"""
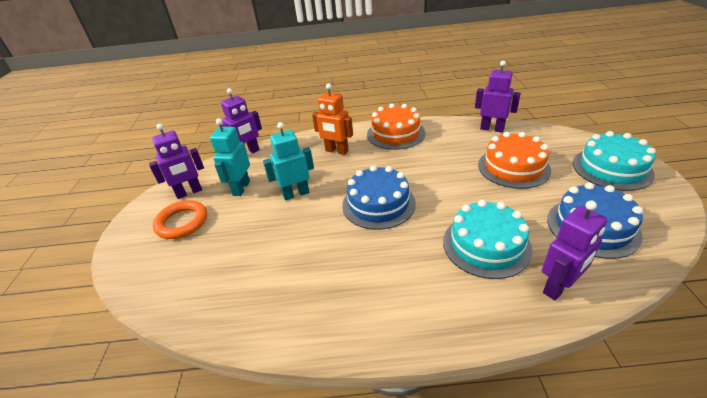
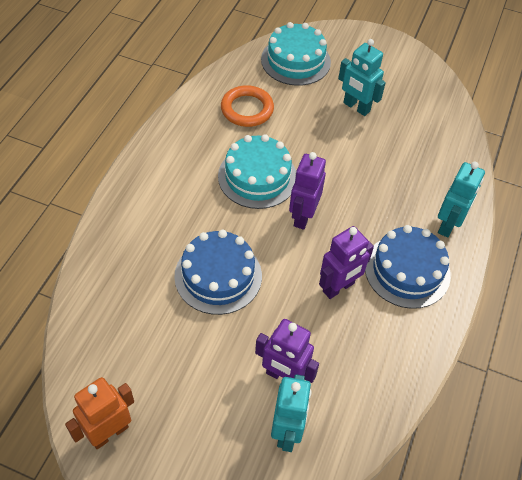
orange cake: 2 -> 0
purple robot: 4 -> 3
turquoise robot: 2 -> 3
"""
Prompt: The whole listing should be reproduced exactly. Images don't go in.

Result for this task:
orange cake: 2 -> 0
purple robot: 4 -> 3
turquoise robot: 2 -> 3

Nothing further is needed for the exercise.